** Exercise requirements **
Drop the images. Copy every line below character for character.

◇ ◇ ◇ ◇ ◇

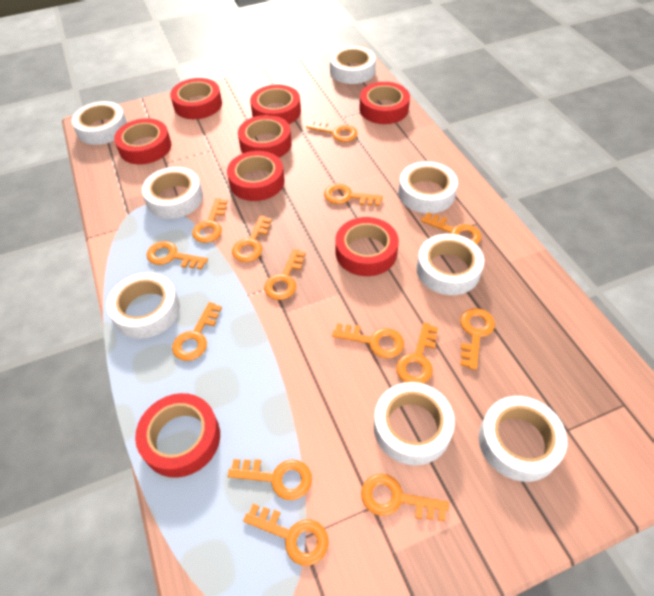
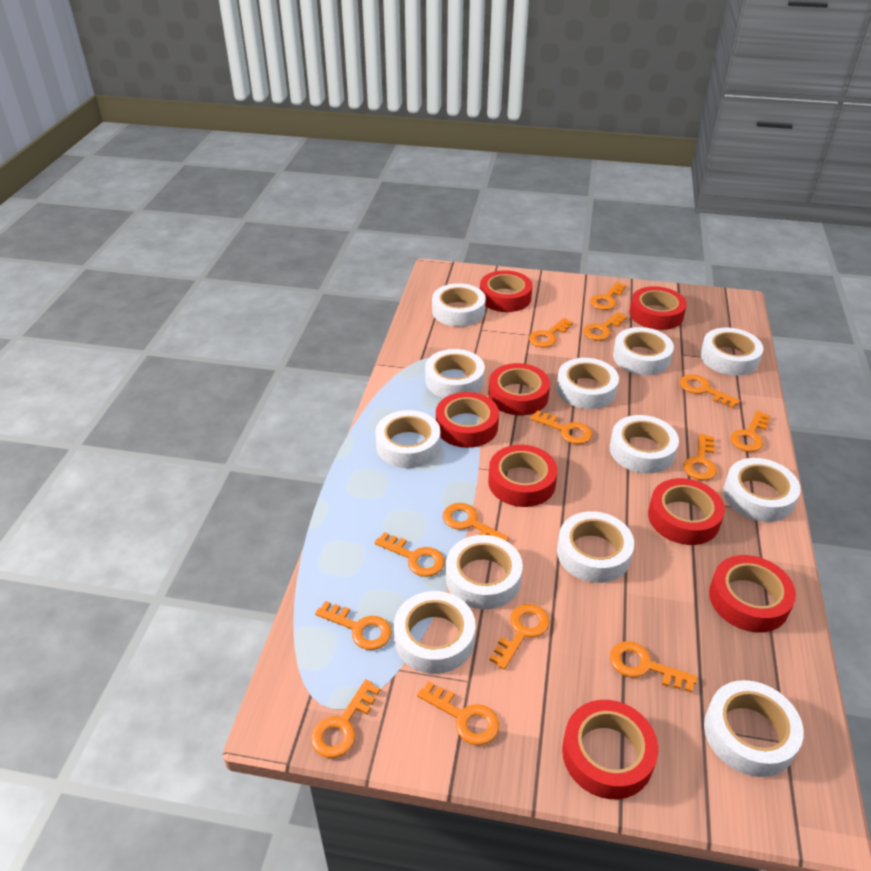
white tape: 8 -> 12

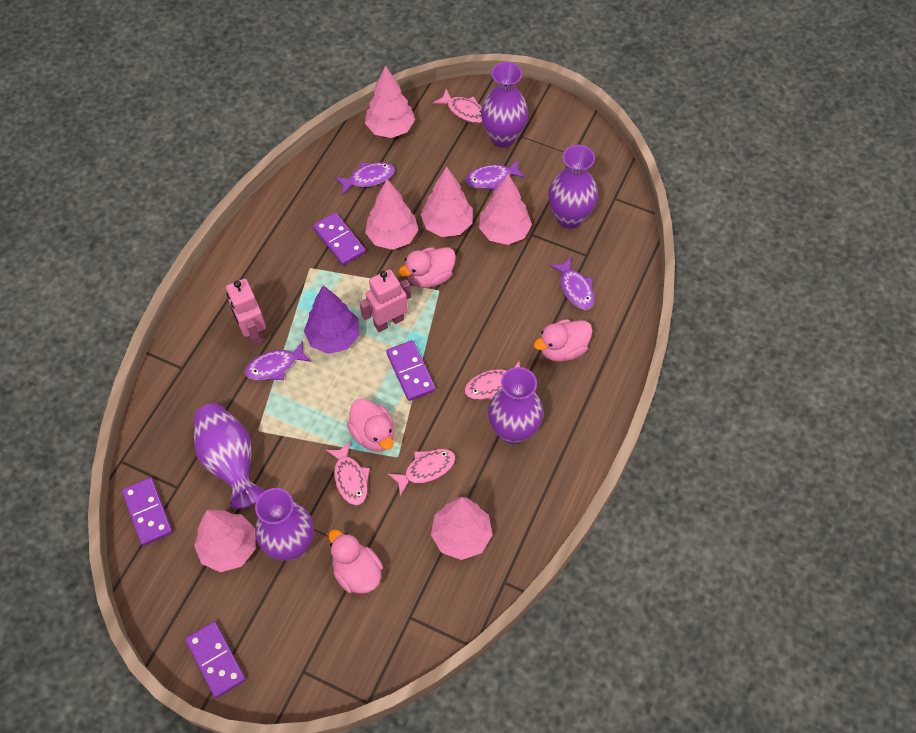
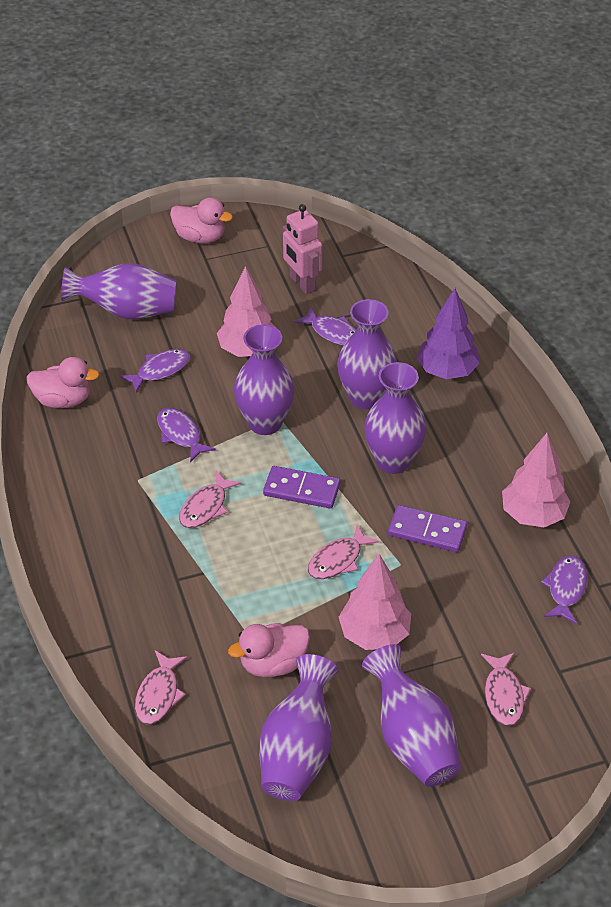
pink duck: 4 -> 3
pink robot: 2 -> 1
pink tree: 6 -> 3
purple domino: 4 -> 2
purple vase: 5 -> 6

◇ ◇ ◇ ◇ ◇

** Result of the task **
white tape: 8 -> 12

pink duck: 4 -> 3
pink robot: 2 -> 1
pink tree: 6 -> 3
purple domino: 4 -> 2
purple vase: 5 -> 6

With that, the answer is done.